- MATERIAL SUPPLIED
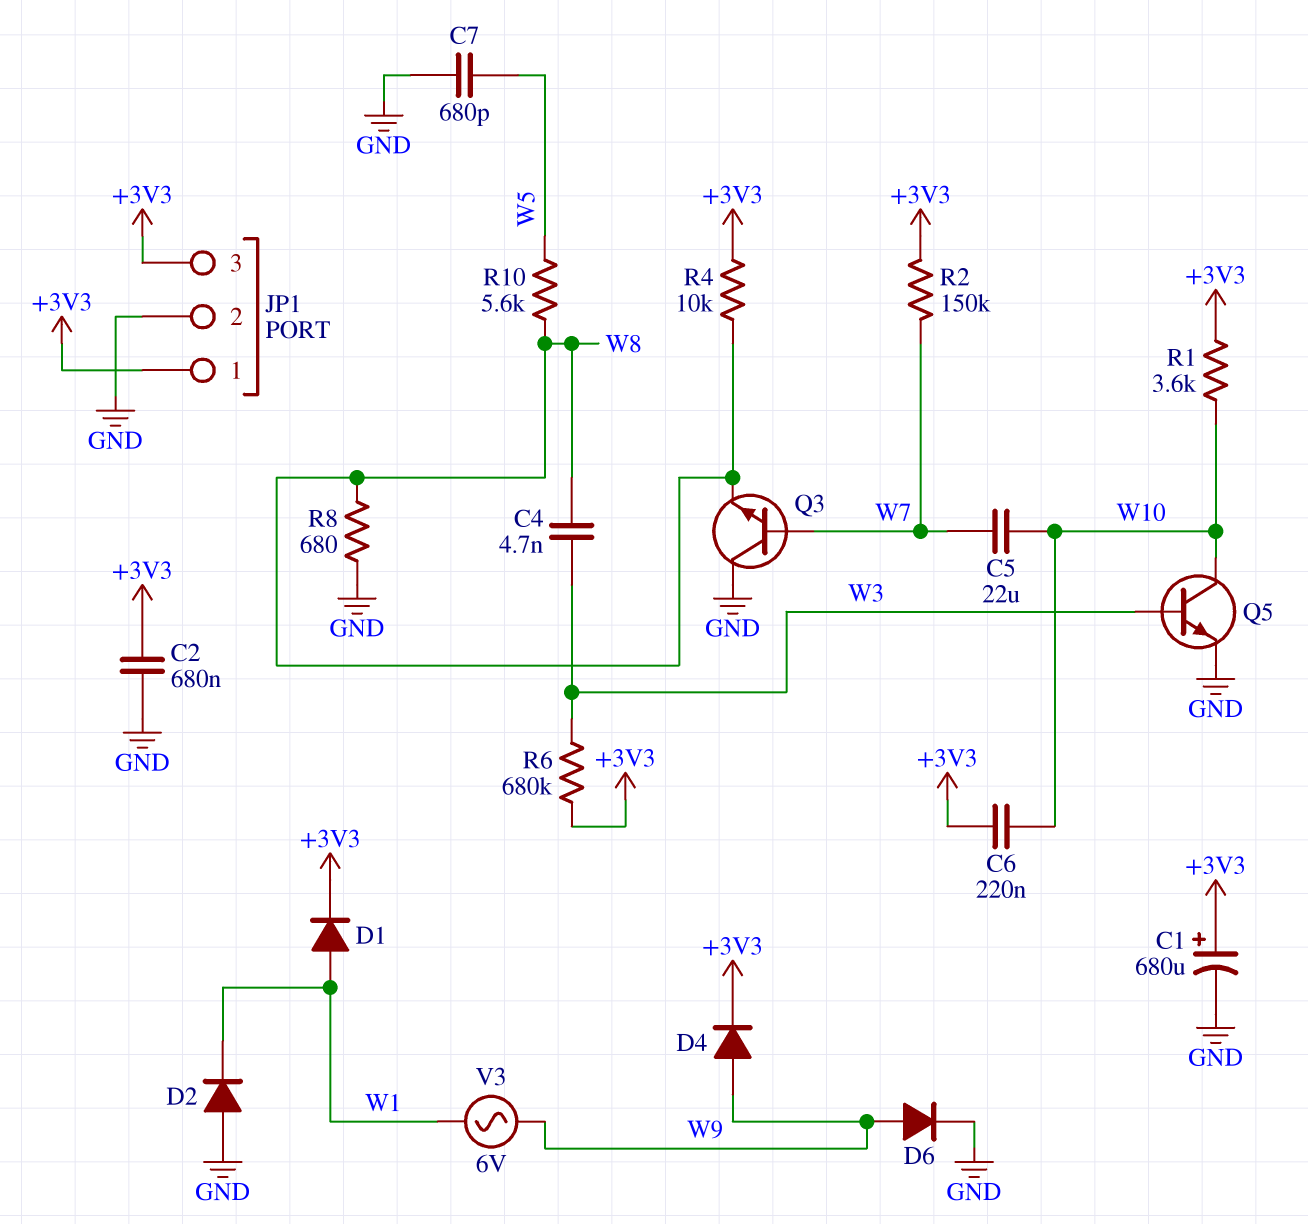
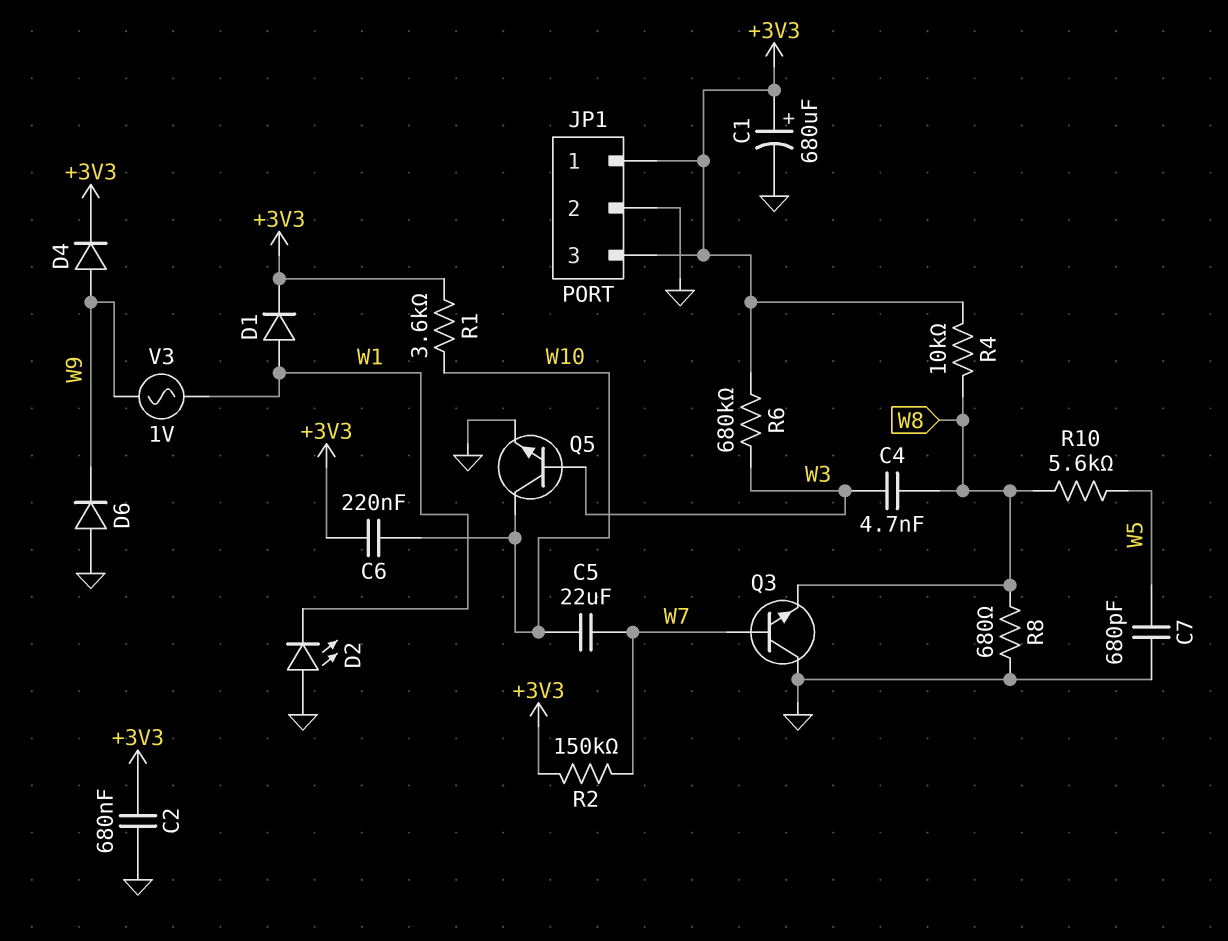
D2: diode (A GND, K W1) -> LED (A GND, K W1)
D6: diode (A W9, K GND) -> diode (A GND, K W9)
V3: AC 6V (W1, W9) -> AC 1V (W1, W9)

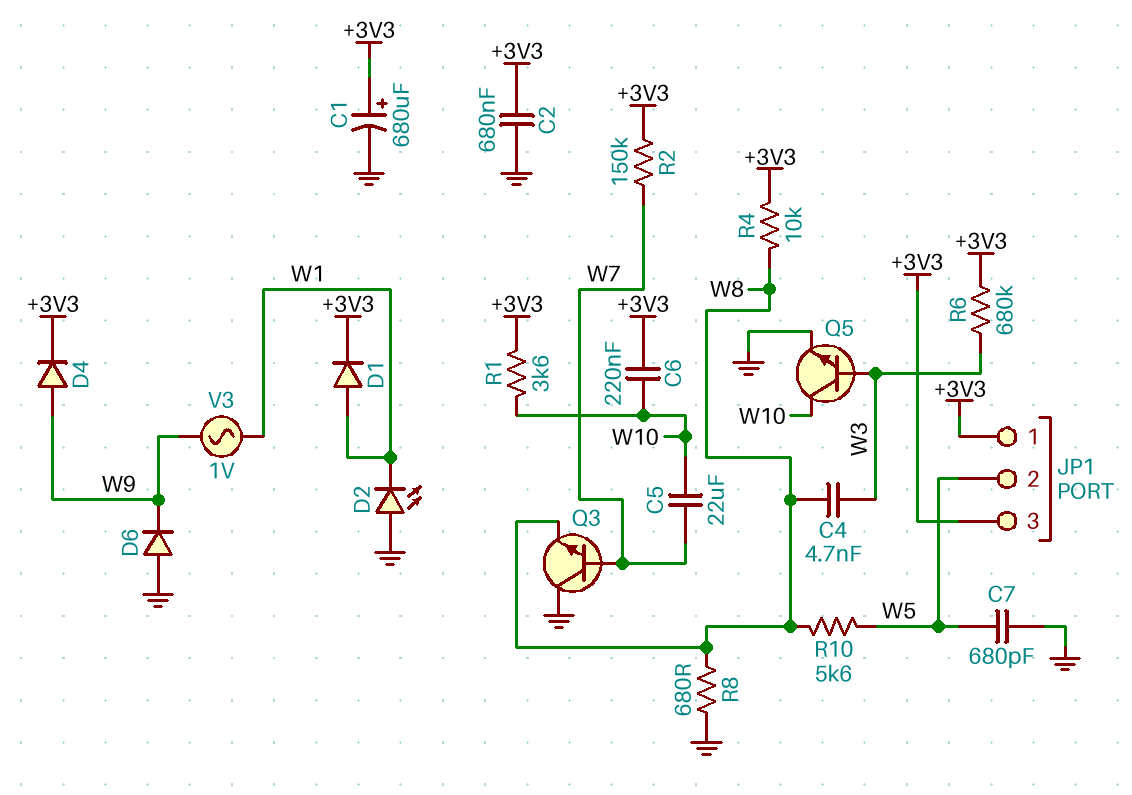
JP1 pin 2: GND -> W5

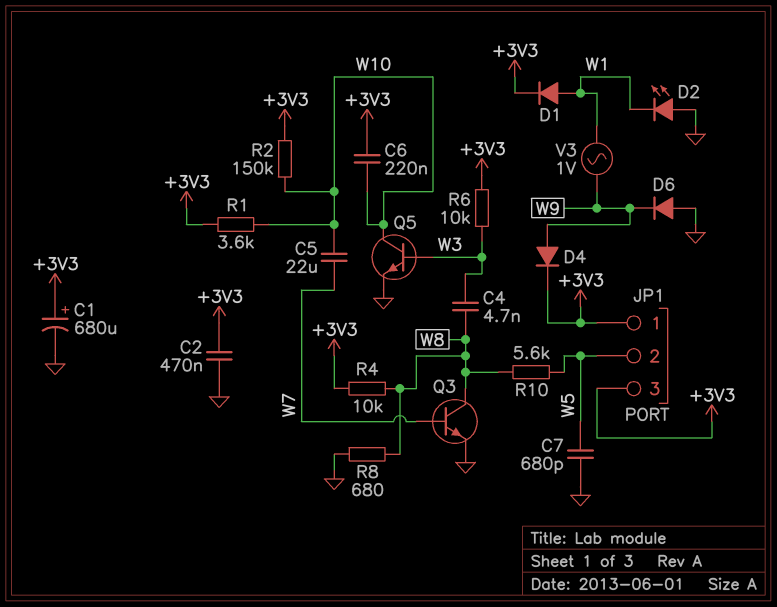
C2: 680nF (+3V3, GND) -> 470nF (+3V3, GND)
Q3: NPN (B W7, C GND, E W8) -> NPN (B W7, C W8, E GND)
R2: 150k (+3V3, W7) -> 150k (+3V3, W10)
R6: 680k (+3V3, W3) -> 10k (+3V3, W3)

- EXERCISE DETAILS
What this calls for is a word-for-word copy of the listing above, pictures excluded.

- OUTPUT
D2: diode (A GND, K W1) -> LED (A GND, K W1)
D6: diode (A W9, K GND) -> diode (A GND, K W9)
V3: AC 6V (W1, W9) -> AC 1V (W1, W9)

JP1 pin 2: GND -> W5

C2: 680nF (+3V3, GND) -> 470nF (+3V3, GND)
Q3: NPN (B W7, C GND, E W8) -> NPN (B W7, C W8, E GND)
R2: 150k (+3V3, W7) -> 150k (+3V3, W10)
R6: 680k (+3V3, W3) -> 10k (+3V3, W3)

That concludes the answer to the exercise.